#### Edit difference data
--------------------

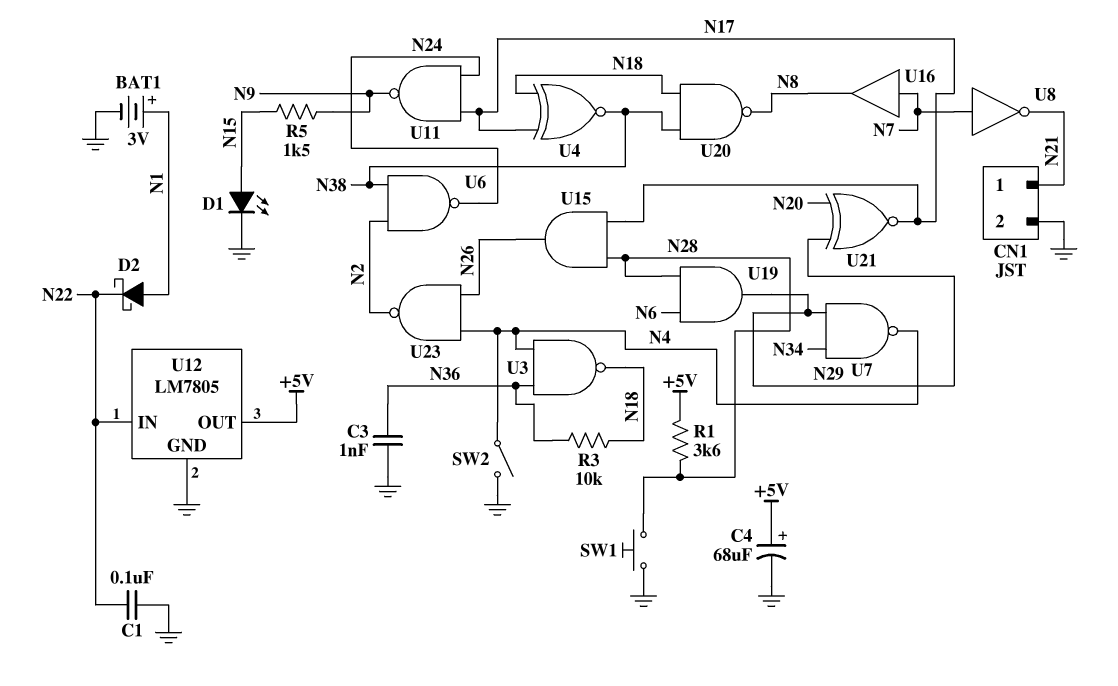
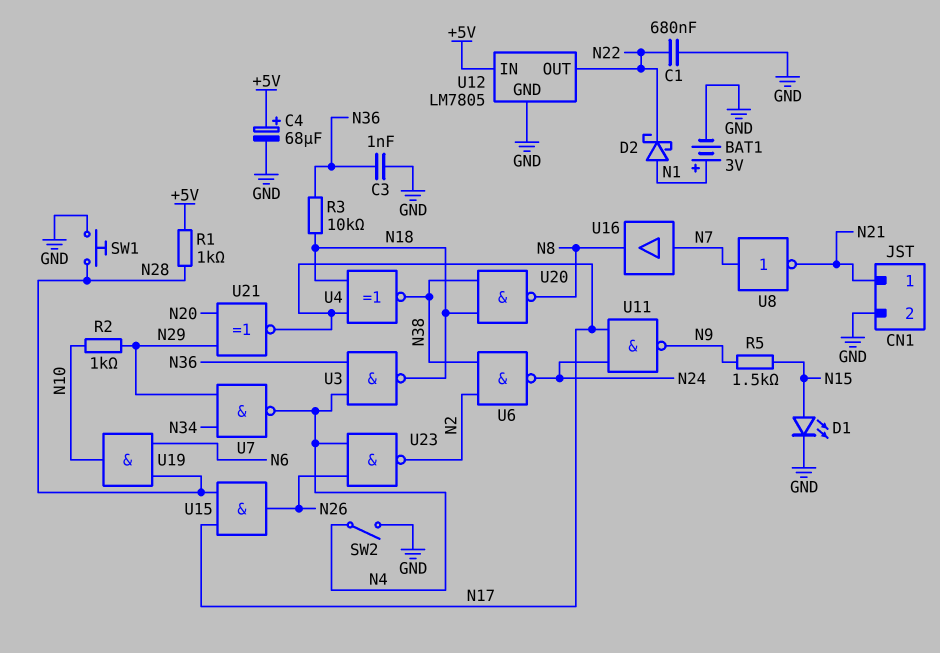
C1: 100nF (GND, N22) -> 680nF (GND, N22)
R1: 3.6k (+5V, N28) -> 1k (+5V, N28)
R2: none -> 1k (N10, N29)
U12 pin IN: N22 -> +5V
U12 pin OUT: +5V -> N22
U19: AND (in N6, in N28, out N29) -> AND (in N6, in N28, out N10)

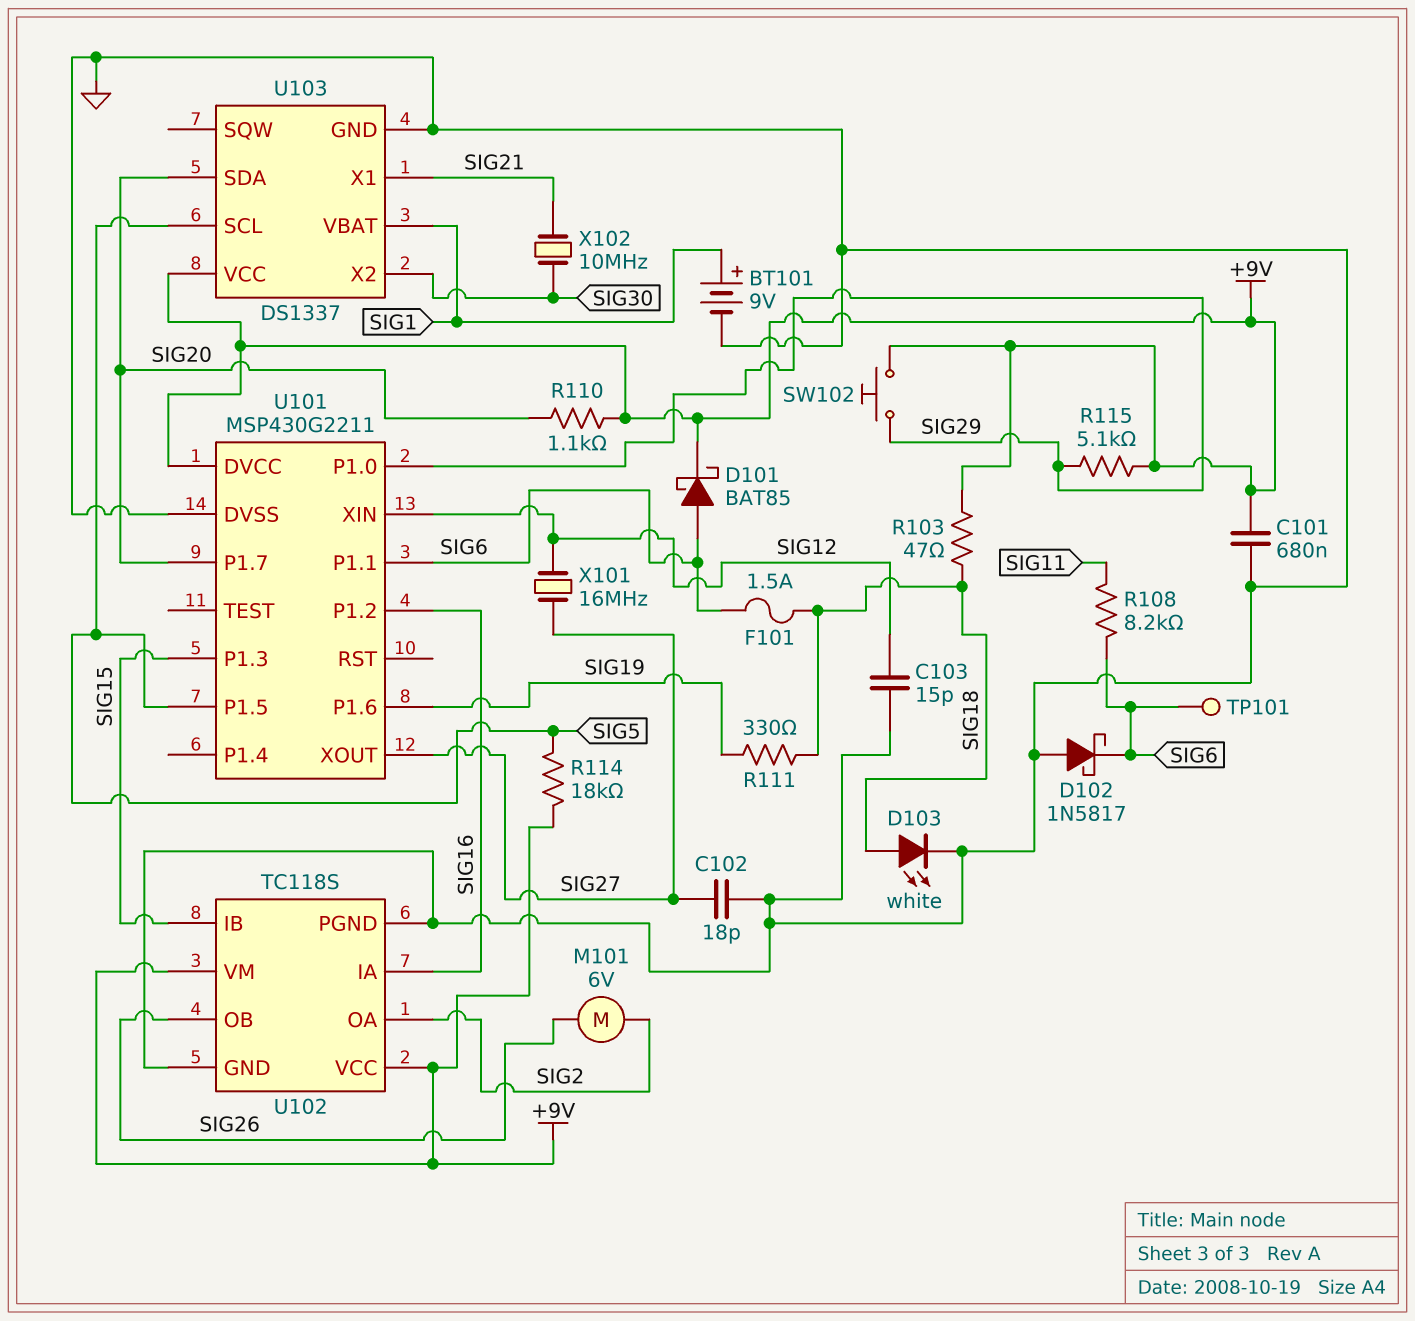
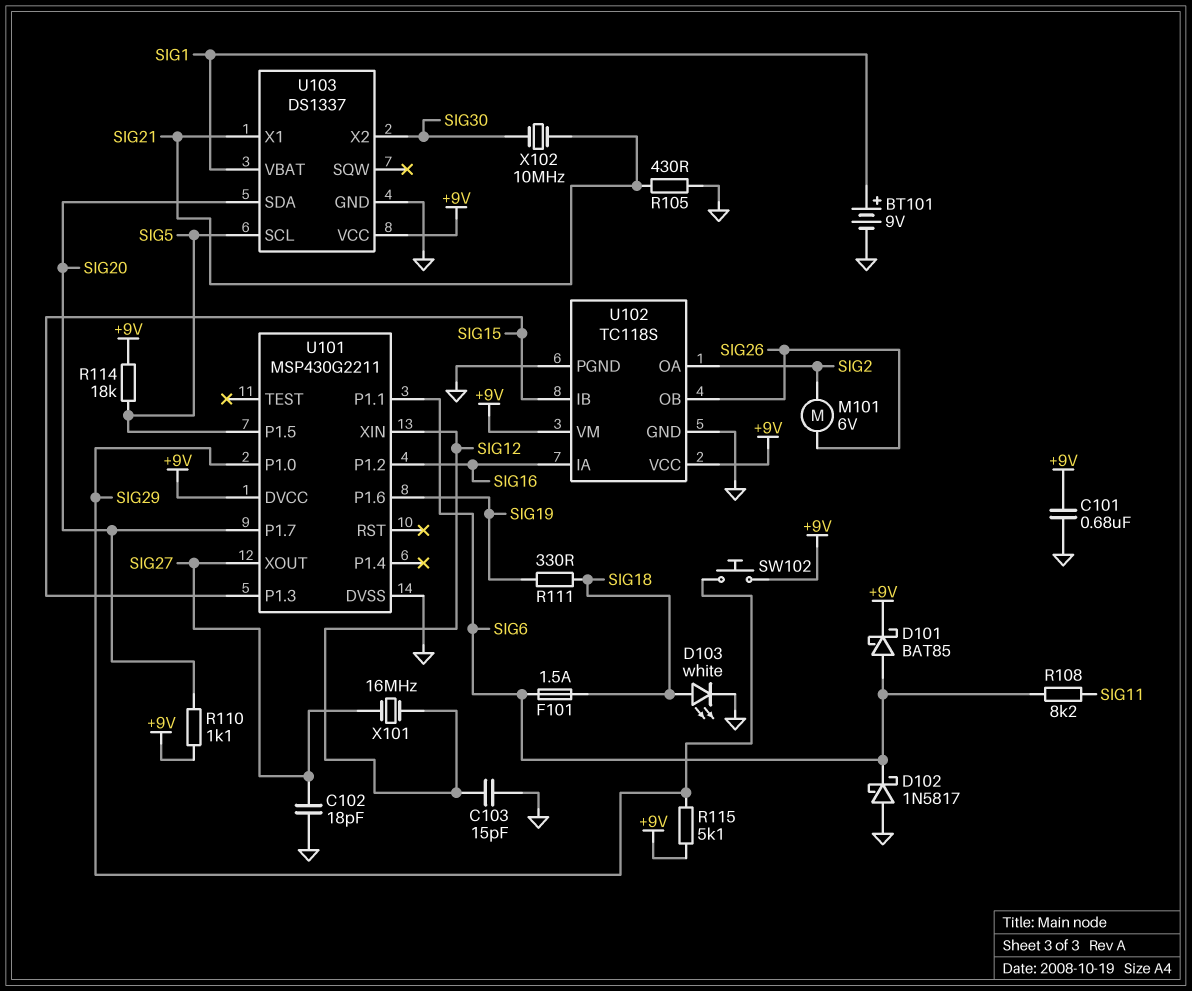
R103: 47 (+9V, SIG18) -> none
R105: none -> 430 (GND, SIG21)
TP101: test point (SIG6) -> none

--------------------

#### Action item
Copy out each line from the preceding entries that mentions the word "none".

#### Exercise solution
R2: none -> 1k (N10, N29)
R103: 47 (+9V, SIG18) -> none
R105: none -> 430 (GND, SIG21)
TP101: test point (SIG6) -> none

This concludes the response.